Instructions for the task
Whenever the word "turquoise" turns up in a line below, that line should be copied.

Data shown below:

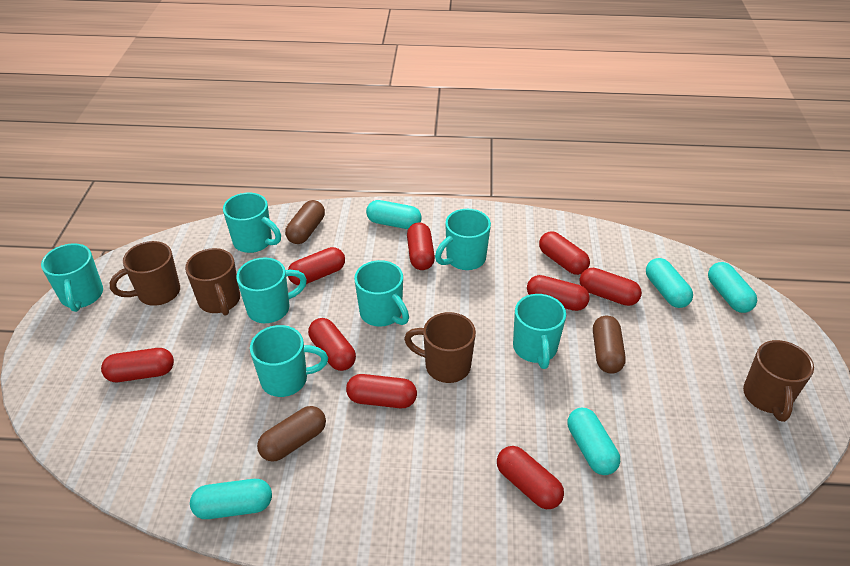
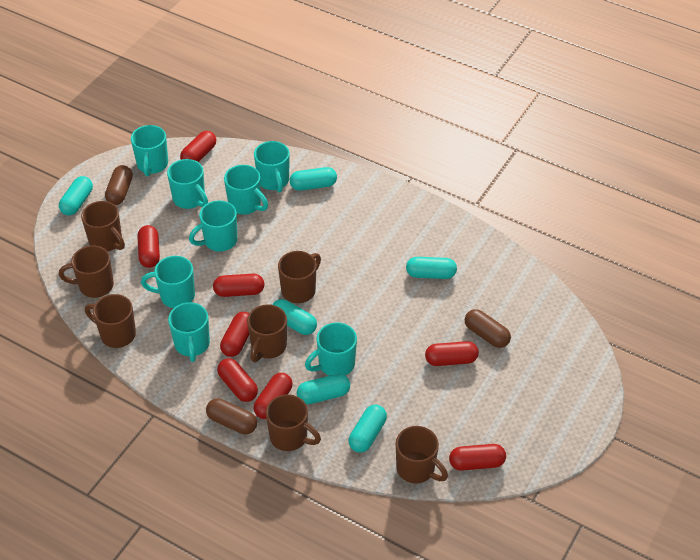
brown mug: 4 -> 7
red capsule: 9 -> 8
turquoise capsule: 5 -> 6
turquoise mug: 7 -> 8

End of Data shown.

Task solution
turquoise capsule: 5 -> 6
turquoise mug: 7 -> 8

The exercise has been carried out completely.